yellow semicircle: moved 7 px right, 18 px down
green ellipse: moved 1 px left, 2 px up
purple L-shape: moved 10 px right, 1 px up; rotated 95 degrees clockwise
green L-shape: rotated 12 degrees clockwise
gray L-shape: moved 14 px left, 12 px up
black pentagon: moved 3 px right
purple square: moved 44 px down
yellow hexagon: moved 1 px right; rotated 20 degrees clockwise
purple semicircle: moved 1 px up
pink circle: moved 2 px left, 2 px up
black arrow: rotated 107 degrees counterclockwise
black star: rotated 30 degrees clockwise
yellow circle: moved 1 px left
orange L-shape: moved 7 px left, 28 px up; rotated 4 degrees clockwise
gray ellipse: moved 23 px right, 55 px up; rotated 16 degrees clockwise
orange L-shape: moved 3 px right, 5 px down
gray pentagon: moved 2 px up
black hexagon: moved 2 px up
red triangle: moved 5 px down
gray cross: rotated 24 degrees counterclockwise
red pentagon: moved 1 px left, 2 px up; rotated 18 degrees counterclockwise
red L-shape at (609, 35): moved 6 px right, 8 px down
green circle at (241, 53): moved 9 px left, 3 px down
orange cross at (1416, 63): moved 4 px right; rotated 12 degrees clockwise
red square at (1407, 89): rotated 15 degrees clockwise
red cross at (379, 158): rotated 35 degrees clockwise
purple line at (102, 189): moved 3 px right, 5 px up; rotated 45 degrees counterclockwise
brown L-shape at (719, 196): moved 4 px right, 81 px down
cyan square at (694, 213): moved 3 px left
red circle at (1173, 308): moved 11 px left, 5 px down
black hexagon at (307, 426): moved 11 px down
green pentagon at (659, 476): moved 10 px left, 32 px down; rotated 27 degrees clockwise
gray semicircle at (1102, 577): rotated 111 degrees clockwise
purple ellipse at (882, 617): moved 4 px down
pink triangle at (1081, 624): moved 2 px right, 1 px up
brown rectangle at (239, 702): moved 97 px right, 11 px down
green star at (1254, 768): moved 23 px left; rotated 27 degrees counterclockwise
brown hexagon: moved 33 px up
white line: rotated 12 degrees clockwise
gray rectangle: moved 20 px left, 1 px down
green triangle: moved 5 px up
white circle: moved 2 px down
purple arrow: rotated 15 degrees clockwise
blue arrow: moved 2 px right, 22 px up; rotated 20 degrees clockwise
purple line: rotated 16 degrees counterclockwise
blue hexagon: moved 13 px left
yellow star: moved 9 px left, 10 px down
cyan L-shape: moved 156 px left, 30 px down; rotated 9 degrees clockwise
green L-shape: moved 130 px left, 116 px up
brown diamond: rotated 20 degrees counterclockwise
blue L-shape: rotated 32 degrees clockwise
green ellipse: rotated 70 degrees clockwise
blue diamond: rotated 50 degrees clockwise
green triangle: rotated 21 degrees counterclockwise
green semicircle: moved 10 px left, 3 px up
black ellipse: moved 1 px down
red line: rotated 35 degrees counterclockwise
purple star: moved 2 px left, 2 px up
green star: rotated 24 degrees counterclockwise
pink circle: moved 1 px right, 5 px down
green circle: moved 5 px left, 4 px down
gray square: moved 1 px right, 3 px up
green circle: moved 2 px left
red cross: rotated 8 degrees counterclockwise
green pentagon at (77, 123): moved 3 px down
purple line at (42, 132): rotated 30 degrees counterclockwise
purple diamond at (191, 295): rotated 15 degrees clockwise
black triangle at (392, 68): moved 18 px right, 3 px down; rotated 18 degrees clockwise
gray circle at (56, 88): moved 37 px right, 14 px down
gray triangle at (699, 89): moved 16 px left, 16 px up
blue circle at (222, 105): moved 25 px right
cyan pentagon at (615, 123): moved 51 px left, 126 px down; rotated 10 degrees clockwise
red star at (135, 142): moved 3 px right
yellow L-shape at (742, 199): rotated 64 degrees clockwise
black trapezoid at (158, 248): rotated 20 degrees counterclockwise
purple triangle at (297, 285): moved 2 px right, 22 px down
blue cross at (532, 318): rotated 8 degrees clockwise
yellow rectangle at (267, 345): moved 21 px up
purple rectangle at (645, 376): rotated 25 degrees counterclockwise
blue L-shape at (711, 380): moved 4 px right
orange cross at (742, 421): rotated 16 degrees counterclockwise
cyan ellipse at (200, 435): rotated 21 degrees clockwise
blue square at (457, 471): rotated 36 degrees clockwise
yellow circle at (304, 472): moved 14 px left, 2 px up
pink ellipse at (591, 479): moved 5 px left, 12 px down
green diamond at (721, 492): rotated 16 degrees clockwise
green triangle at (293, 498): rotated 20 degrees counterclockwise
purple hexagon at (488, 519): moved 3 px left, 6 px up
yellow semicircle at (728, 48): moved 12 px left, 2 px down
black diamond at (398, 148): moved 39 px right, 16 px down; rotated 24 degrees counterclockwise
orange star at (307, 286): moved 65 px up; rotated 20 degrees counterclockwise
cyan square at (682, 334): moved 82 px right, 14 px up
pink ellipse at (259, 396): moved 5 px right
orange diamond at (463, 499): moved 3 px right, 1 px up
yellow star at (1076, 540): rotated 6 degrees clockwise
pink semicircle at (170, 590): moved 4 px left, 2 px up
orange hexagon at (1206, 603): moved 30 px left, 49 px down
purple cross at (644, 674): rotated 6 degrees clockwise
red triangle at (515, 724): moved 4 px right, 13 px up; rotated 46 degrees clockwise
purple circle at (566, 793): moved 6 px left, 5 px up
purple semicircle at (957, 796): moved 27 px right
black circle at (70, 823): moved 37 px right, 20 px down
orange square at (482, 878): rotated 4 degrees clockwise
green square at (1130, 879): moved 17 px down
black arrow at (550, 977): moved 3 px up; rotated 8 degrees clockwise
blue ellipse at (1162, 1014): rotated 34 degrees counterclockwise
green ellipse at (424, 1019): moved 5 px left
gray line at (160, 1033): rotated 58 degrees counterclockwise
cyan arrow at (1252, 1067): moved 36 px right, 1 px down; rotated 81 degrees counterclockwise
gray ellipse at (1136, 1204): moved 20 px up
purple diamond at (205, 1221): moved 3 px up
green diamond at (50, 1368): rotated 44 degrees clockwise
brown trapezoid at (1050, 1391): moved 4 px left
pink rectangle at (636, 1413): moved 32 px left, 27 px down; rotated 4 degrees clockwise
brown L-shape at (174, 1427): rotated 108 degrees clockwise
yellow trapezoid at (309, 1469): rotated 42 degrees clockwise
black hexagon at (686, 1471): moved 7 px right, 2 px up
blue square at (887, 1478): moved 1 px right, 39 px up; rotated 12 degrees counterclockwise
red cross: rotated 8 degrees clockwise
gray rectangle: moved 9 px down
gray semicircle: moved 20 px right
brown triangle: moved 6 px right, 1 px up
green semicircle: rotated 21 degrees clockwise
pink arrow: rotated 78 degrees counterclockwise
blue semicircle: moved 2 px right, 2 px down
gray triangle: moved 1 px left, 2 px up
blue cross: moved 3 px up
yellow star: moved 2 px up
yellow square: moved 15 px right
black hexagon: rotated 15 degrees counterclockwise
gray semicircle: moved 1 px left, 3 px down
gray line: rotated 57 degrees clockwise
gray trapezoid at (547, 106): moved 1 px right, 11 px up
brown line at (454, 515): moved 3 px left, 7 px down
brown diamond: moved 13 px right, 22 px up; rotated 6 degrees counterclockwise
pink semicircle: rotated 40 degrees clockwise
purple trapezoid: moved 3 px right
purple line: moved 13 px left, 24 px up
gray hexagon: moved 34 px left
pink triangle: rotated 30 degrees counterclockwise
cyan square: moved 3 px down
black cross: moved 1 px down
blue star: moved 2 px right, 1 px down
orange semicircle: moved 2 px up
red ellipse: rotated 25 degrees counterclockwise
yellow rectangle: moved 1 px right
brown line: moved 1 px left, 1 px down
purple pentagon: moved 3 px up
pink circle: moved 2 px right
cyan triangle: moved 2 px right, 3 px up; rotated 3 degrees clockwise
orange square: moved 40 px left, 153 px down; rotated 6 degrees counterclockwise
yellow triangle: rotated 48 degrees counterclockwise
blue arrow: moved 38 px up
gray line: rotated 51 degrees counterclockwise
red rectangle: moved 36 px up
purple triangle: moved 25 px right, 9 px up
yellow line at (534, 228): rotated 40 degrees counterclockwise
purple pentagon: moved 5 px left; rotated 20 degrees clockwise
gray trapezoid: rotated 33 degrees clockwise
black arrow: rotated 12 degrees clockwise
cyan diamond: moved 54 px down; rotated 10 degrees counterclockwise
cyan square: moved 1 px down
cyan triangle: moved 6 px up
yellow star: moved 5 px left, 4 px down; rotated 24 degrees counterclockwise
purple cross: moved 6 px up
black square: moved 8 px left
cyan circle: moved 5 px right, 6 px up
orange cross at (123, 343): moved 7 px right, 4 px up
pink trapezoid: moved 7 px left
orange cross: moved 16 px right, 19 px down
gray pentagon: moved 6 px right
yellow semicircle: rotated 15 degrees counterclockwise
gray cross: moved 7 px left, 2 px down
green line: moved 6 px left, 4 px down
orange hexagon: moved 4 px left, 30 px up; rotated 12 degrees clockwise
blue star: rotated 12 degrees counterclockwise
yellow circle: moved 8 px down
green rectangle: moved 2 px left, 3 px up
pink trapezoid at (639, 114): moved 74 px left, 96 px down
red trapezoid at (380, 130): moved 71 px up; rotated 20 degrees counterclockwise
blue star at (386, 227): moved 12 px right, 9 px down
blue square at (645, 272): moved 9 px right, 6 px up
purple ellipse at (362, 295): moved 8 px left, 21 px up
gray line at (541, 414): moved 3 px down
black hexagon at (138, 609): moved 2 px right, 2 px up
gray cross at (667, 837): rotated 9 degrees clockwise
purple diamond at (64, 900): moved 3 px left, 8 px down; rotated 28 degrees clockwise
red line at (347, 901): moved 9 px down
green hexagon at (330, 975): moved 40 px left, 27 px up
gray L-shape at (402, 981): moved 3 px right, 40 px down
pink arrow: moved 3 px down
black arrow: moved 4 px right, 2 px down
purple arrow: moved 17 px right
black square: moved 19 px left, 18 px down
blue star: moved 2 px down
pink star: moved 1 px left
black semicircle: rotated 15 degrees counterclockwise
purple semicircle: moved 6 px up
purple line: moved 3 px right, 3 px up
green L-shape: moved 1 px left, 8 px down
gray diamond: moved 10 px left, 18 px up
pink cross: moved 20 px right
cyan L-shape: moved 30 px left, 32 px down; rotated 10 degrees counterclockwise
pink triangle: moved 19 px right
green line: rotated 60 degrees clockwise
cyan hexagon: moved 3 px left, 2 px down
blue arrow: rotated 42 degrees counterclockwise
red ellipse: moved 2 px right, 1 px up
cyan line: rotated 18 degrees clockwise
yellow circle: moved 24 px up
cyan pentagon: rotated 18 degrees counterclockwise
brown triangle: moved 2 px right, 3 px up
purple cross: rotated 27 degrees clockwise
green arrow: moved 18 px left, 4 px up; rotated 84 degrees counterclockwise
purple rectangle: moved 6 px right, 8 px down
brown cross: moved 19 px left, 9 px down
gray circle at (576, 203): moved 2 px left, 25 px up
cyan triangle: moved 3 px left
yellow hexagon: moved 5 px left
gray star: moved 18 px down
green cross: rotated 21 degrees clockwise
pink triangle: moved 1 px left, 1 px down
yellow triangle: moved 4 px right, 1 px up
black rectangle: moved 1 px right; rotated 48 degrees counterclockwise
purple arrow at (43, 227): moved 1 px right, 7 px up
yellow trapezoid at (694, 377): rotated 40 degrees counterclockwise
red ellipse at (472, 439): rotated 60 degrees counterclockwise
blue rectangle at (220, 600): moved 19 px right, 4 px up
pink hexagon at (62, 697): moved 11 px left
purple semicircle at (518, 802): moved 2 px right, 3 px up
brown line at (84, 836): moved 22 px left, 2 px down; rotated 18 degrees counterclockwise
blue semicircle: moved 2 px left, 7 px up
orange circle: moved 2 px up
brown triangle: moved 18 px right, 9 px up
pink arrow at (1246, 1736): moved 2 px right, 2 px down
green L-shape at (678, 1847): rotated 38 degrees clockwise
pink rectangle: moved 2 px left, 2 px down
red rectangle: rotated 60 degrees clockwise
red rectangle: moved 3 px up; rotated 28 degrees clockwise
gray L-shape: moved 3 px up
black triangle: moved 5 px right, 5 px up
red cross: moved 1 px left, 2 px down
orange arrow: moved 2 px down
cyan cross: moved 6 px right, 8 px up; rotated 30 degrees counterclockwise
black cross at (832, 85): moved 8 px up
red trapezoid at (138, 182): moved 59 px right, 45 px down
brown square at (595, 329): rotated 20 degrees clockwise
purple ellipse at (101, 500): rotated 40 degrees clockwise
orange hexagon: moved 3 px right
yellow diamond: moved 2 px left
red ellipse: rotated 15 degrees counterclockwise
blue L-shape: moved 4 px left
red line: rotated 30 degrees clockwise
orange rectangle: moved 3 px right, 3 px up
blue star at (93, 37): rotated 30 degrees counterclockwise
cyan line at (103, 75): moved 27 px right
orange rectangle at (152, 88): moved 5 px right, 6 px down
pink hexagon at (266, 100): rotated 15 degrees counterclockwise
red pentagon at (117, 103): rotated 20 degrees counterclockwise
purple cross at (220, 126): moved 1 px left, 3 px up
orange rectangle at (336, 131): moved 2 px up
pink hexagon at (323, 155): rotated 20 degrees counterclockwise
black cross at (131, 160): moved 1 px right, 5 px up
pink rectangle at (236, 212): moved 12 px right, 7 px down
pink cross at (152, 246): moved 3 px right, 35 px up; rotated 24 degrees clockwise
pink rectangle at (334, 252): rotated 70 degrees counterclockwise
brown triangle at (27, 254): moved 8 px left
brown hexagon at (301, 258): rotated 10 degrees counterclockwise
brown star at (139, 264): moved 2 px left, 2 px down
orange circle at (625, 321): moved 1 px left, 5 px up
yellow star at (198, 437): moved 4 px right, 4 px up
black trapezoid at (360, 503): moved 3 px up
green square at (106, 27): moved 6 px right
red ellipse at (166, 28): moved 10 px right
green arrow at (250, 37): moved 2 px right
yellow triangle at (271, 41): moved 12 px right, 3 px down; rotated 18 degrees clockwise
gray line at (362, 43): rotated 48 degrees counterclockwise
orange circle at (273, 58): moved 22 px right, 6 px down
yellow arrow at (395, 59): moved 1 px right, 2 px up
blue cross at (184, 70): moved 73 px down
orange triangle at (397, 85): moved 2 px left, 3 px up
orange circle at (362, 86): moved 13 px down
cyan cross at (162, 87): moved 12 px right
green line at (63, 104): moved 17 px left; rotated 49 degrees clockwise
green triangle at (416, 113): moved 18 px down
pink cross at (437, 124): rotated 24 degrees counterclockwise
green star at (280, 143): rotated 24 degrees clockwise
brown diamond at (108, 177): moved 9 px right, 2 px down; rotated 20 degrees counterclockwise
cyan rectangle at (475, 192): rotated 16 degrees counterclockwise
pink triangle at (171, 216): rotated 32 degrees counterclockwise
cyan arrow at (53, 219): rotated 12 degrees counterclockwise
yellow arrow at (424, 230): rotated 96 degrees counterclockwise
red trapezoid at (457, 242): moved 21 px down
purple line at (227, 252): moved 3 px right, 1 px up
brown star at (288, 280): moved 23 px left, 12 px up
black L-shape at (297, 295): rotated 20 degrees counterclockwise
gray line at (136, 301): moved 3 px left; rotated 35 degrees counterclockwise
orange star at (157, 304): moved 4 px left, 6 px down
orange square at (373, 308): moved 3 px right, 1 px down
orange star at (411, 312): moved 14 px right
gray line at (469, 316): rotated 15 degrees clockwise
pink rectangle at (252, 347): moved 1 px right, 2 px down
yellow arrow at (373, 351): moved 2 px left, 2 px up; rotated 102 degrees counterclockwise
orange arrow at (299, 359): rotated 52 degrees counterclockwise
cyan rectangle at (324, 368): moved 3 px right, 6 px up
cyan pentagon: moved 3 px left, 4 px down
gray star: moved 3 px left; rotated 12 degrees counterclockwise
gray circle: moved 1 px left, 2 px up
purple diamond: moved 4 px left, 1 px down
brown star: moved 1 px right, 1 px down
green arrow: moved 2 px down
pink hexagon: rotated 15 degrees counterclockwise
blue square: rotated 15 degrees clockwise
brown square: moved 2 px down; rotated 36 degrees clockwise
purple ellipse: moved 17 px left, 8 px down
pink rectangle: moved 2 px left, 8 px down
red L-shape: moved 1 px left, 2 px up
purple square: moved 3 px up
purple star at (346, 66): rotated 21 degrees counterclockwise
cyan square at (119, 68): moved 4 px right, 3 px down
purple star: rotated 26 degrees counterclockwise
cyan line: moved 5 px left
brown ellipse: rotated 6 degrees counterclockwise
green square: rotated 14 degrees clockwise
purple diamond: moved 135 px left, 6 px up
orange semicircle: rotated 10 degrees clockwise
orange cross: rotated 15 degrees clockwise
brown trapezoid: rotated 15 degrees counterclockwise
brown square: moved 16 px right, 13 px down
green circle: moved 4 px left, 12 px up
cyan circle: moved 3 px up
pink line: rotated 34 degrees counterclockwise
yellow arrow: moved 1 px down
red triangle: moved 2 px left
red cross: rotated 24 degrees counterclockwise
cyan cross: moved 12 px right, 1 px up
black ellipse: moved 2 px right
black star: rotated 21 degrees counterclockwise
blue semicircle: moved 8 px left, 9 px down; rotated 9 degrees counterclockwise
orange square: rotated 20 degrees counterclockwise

****************

Exercise instructions: When a line of the records includes "white", that line belongs in the answer.

Task answer:
white line: rotated 12 degrees clockwise
white circle: moved 2 px down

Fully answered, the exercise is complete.